# Collected material:
-*-

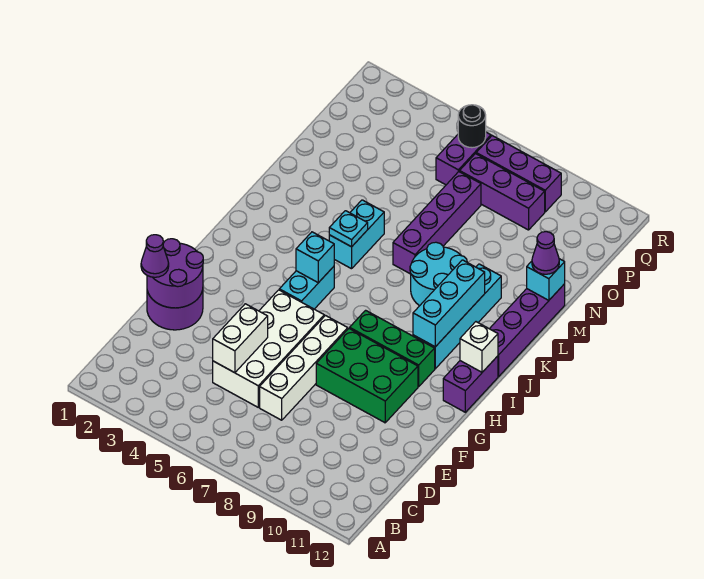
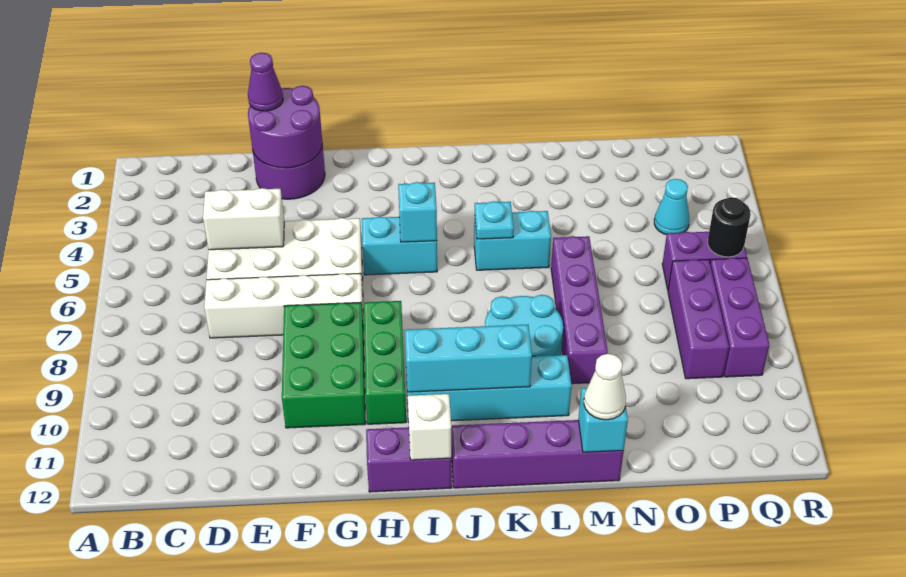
purple brick L7:O7 level 1 -> purple brick M6:M9 level 1
purple cone M12 level 3 -> white cone M12 level 3
none -> cyan cone P4 level 1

-*-

# Task description:
What you return should match the material line for line, with the images removed.

# Task response:
purple brick L7:O7 level 1 -> purple brick M6:M9 level 1
purple cone M12 level 3 -> white cone M12 level 3
none -> cyan cone P4 level 1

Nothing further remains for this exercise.